(Input data begins)
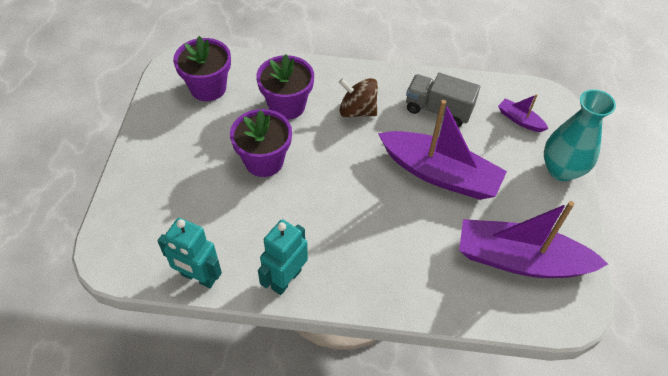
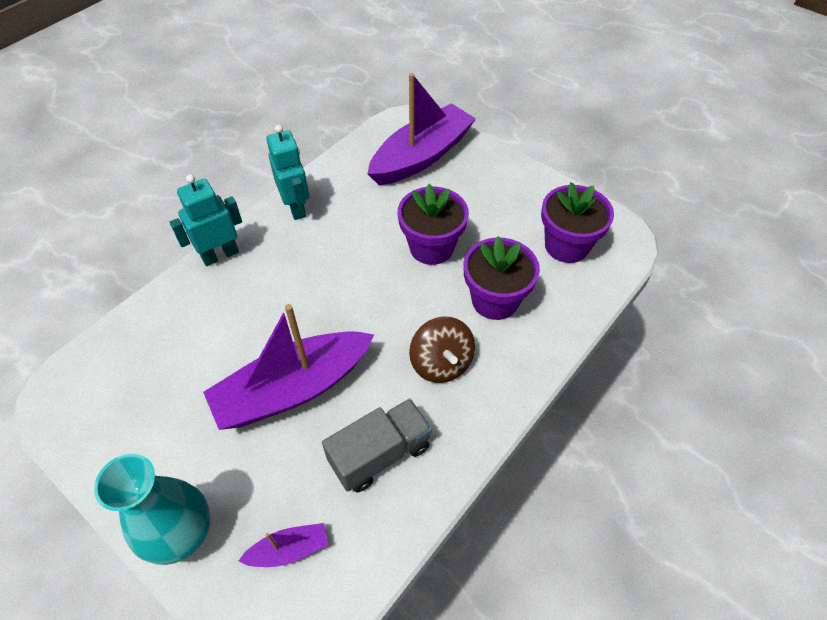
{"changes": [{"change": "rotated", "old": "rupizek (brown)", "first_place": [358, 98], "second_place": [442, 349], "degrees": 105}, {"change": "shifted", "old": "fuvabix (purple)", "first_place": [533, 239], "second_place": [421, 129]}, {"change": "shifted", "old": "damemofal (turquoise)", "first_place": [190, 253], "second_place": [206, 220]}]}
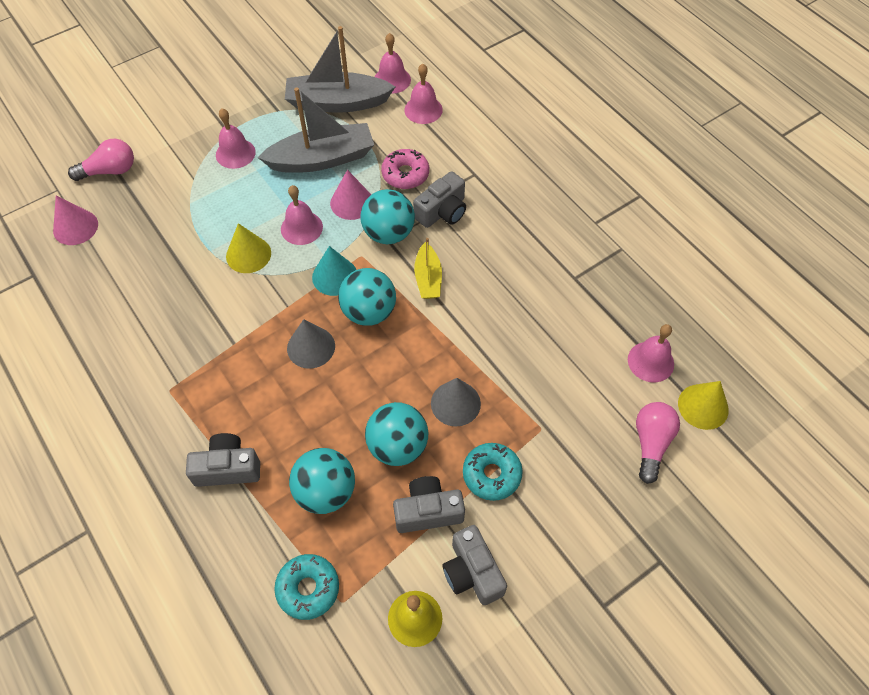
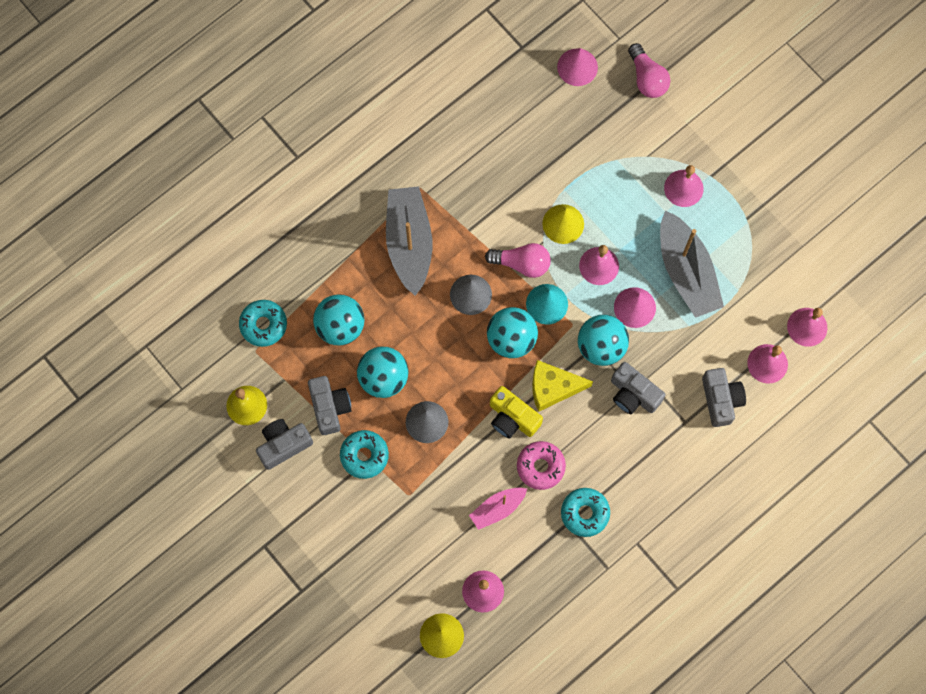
{"changes": [{"change": "shifted", "old": "fuvabix (grey)", "first_place": [340, 69], "second_place": [409, 241]}, {"change": "shifted", "old": "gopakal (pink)", "first_place": [405, 169], "second_place": [541, 465]}, {"change": "swapped", "old": "fuvabix (yellow)", "new": "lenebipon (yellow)", "first_place": [428, 268], "second_place": [562, 386]}, {"change": "shifted", "old": "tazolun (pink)", "first_place": [658, 443], "second_place": [518, 260]}, {"change": "shifted", "old": "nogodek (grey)", "first_place": [223, 460], "second_place": [724, 397]}, {"change": "new", "new": "nogodek (yellow)", "second_place": [516, 412]}, {"change": "new", "new": "fuvabix (pink)", "second_place": [498, 508]}, {"change": "new", "new": "gopakal (turquoise)", "second_place": [585, 512]}]}
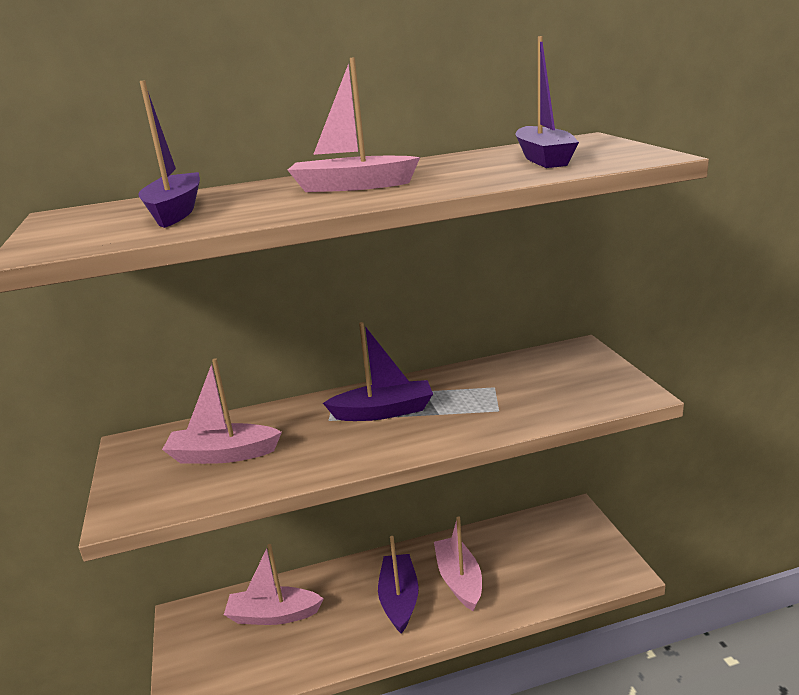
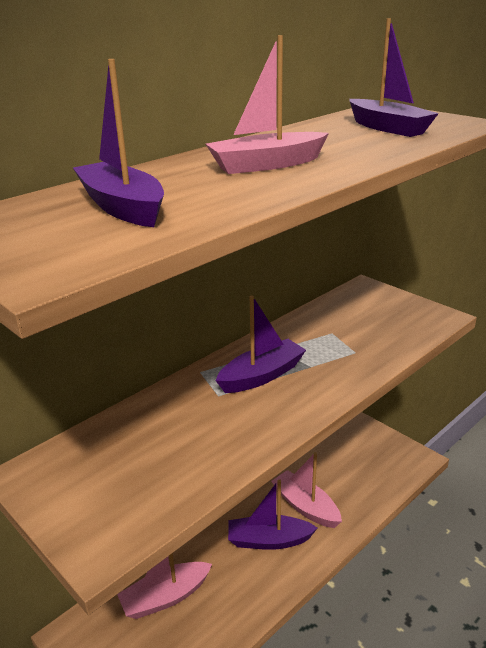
{"changes": [{"change": "gone", "old": "fuvabix (pink)", "first_place": [222, 411]}, {"change": "rotated", "old": "fuvabix (purple)", "first_place": [398, 585], "second_place": [272, 514], "degrees": -60}]}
(Input data ends)
### [What the exercise asks]
The word "degrees" appears on some lines of the data above; count those lines and give only the total.

### [Result]
2